▸ **DIRECTIONS FOR THIS TASK**
As the output, give exactly the lines that run from the one with "cyan square: (154, 139) -> (129, 164), moved" through the end of the records below, and omit pictures.

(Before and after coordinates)
[Start of section]

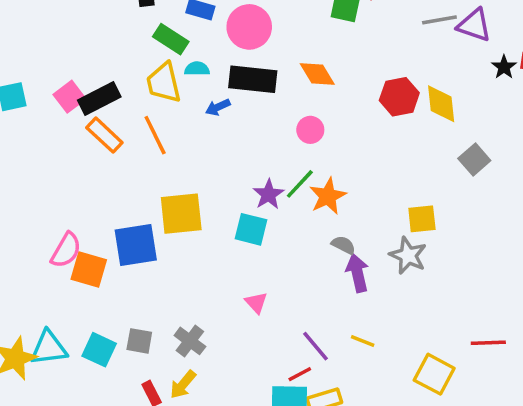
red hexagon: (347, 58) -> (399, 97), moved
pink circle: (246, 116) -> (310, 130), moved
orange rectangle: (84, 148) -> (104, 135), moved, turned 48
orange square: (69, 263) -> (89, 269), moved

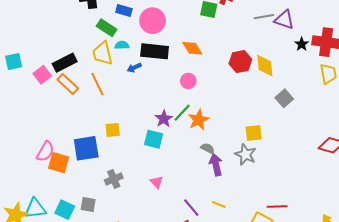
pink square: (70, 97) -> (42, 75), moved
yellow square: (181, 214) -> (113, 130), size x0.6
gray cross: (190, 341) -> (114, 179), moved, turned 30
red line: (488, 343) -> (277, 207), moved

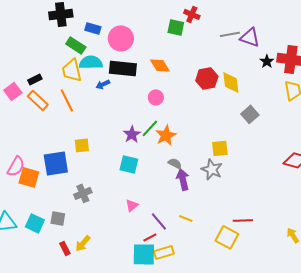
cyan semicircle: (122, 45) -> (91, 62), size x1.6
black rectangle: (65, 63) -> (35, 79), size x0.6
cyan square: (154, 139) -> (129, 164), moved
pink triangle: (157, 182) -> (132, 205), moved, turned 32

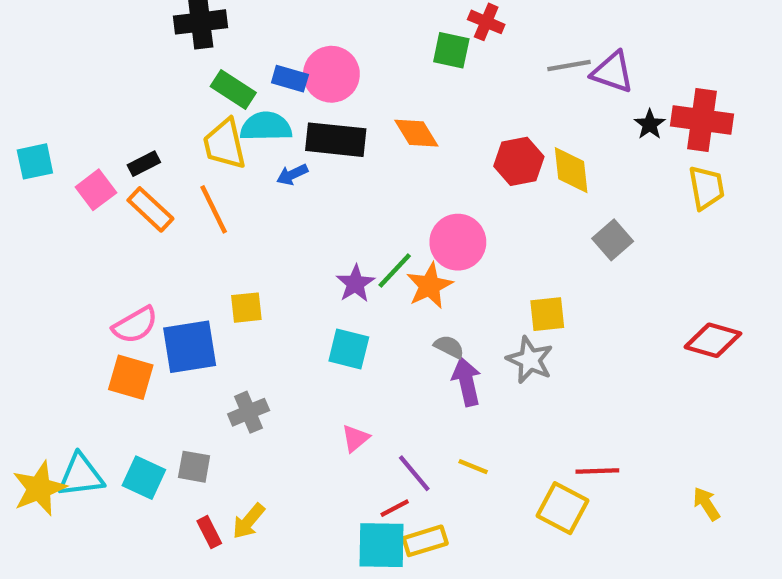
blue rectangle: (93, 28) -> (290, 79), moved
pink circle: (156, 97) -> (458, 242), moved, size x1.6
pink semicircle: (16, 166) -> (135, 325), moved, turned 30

[End of section]

▸ **SOLUTION FOR THIS PROBLEM**
cyan square: (154, 139) -> (129, 164), moved
pink triangle: (157, 182) -> (132, 205), moved, turned 32

blue rectangle: (93, 28) -> (290, 79), moved
pink circle: (156, 97) -> (458, 242), moved, size x1.6
pink semicircle: (16, 166) -> (135, 325), moved, turned 30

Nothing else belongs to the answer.